[Opening Data in this exercise section]

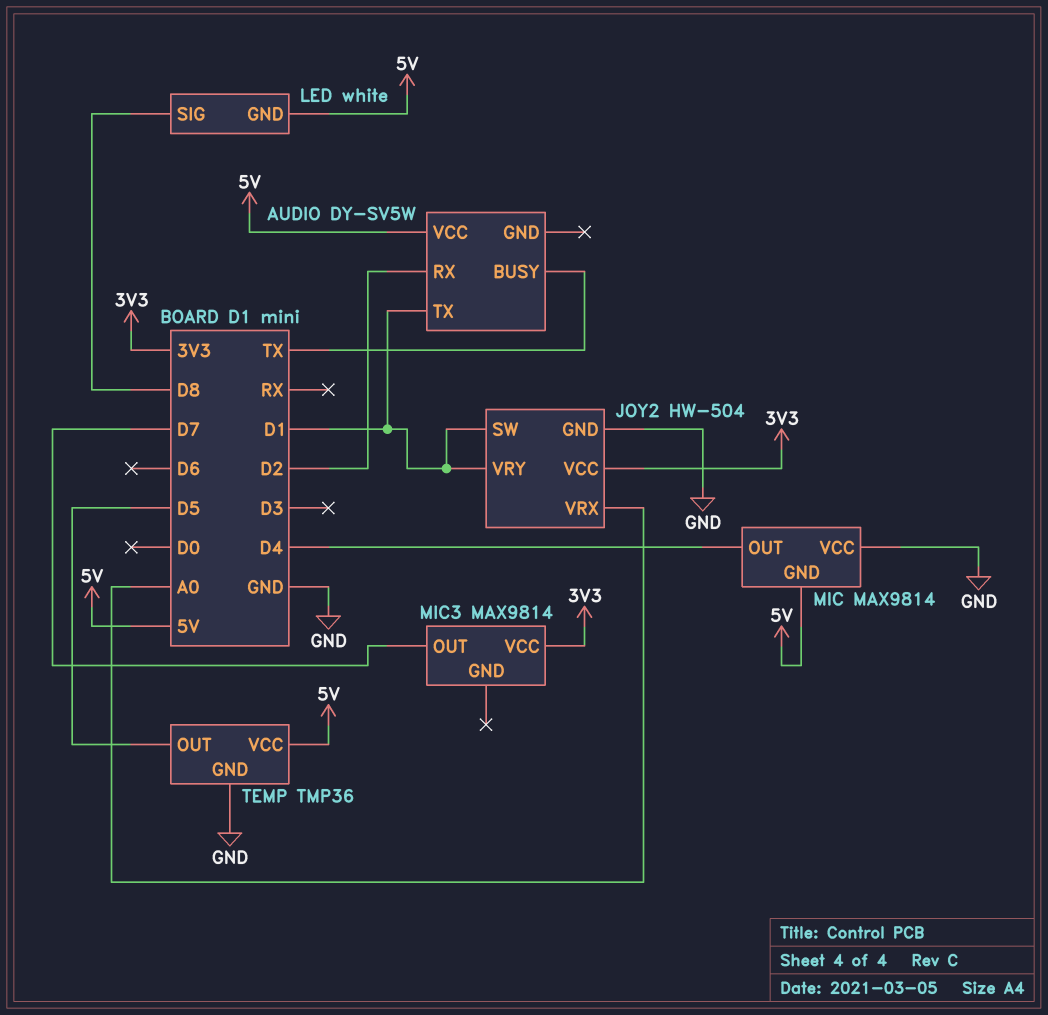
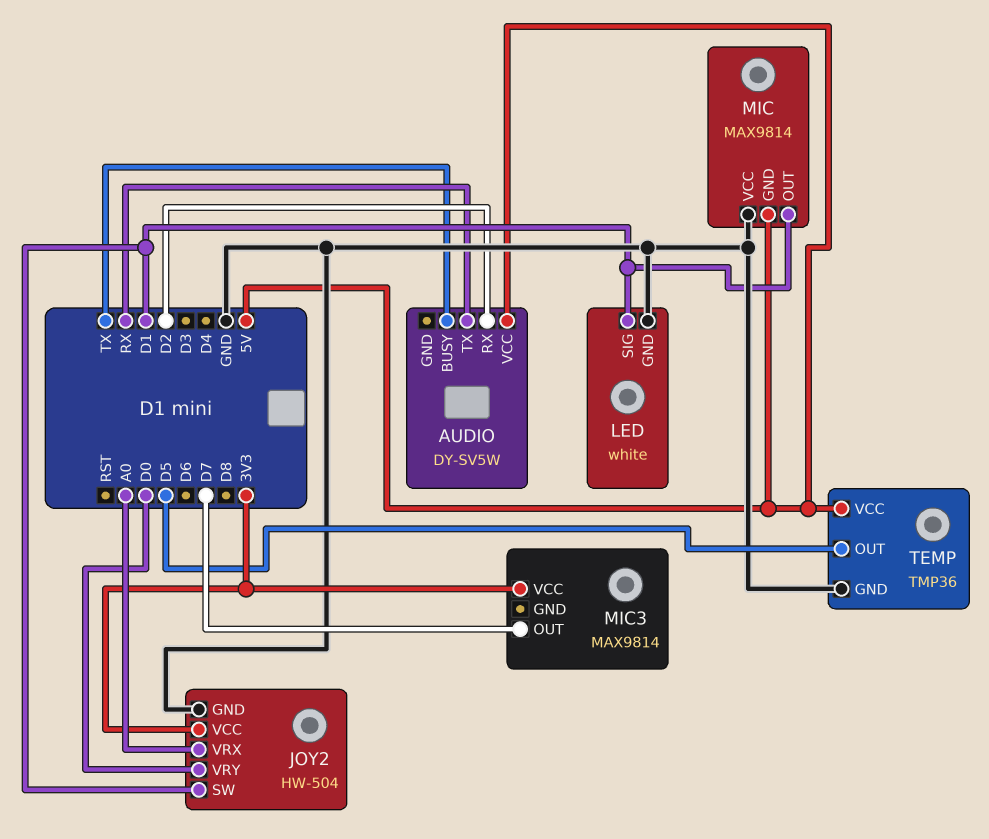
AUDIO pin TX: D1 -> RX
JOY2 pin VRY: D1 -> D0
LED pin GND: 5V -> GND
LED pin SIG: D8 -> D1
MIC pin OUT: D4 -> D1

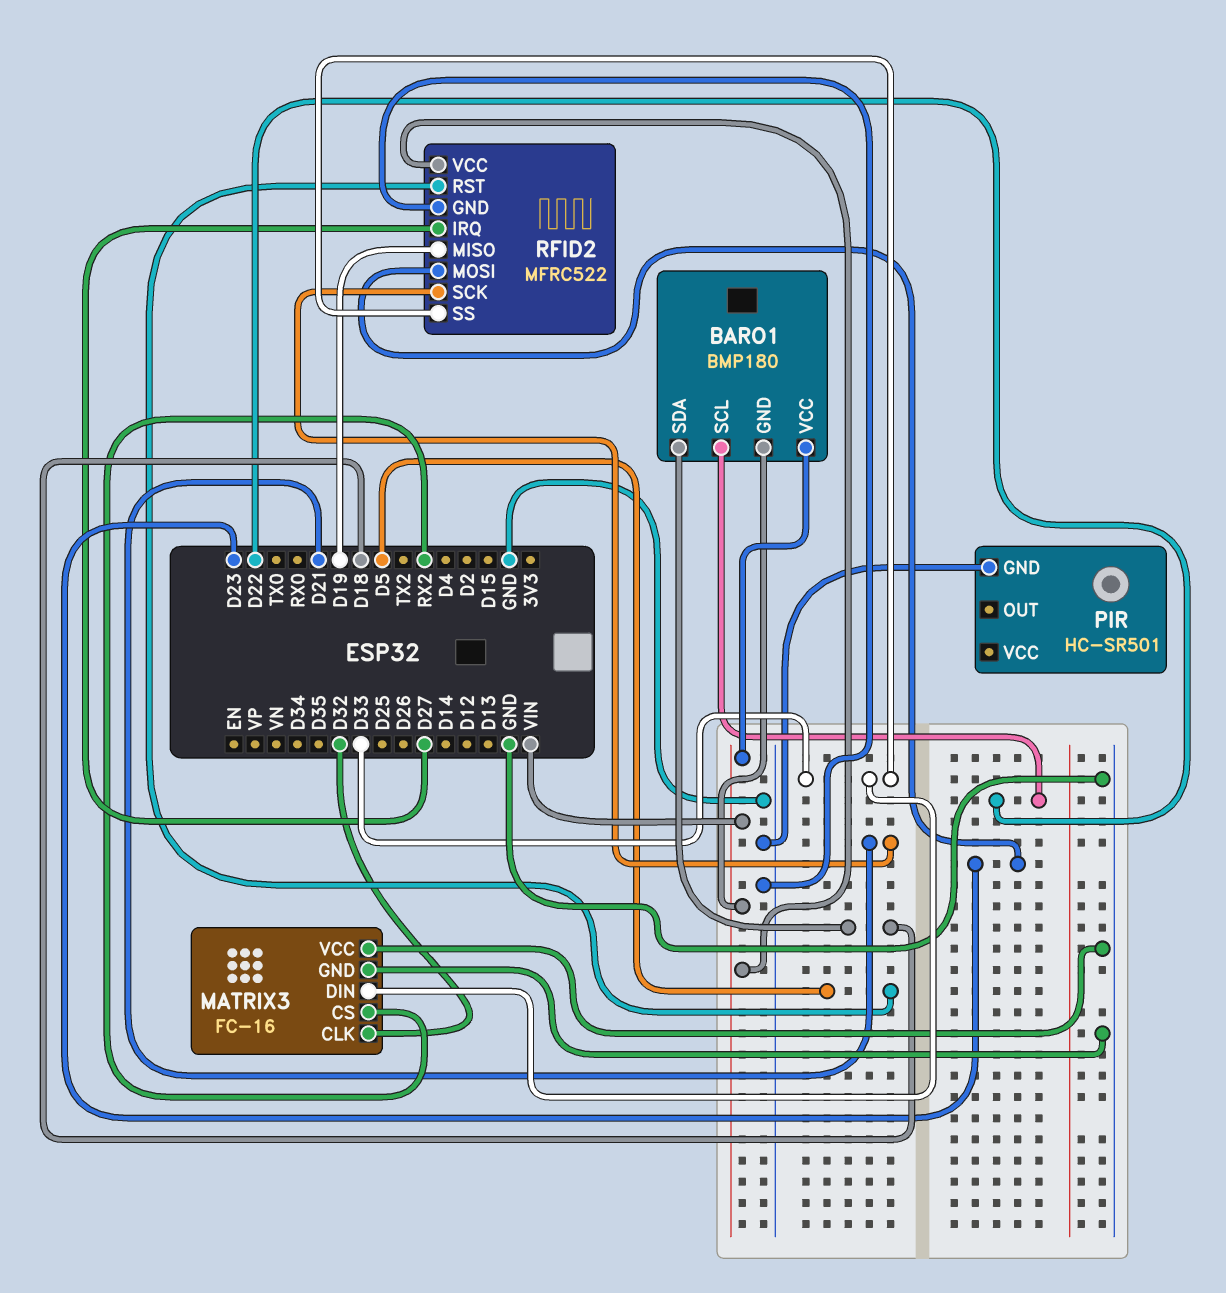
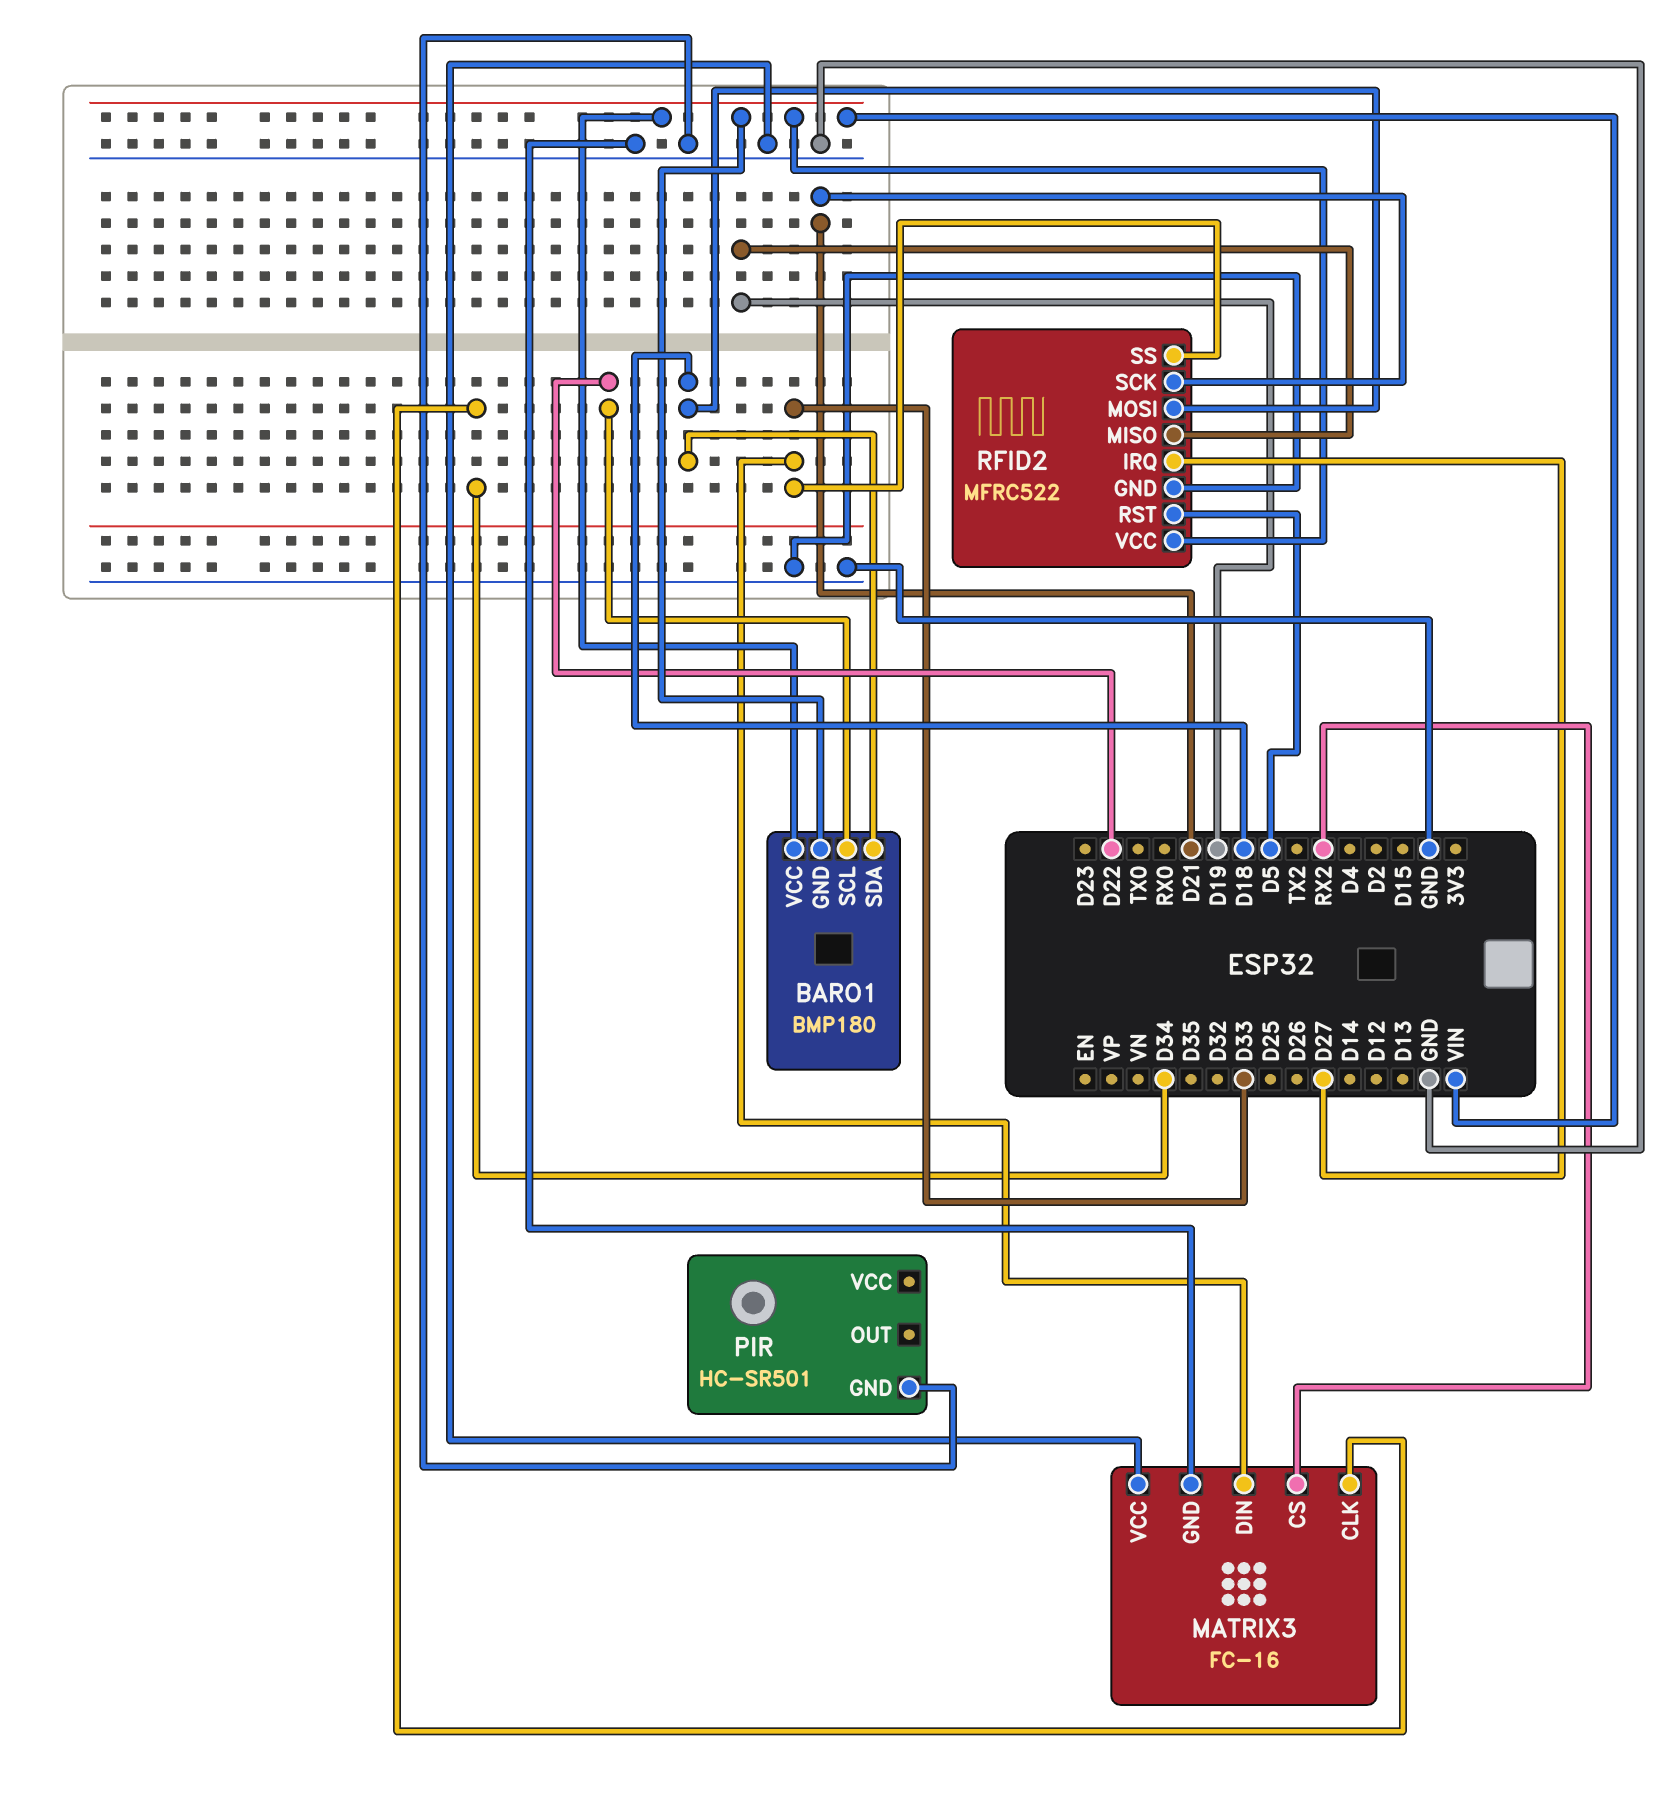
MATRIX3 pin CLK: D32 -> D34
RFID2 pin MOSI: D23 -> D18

[Closing Data in this exercise section]

What this task involves: Omit the pictures and set down the records exactly.

Response for this exercise:
AUDIO pin TX: D1 -> RX
JOY2 pin VRY: D1 -> D0
LED pin GND: 5V -> GND
LED pin SIG: D8 -> D1
MIC pin OUT: D4 -> D1

MATRIX3 pin CLK: D32 -> D34
RFID2 pin MOSI: D23 -> D18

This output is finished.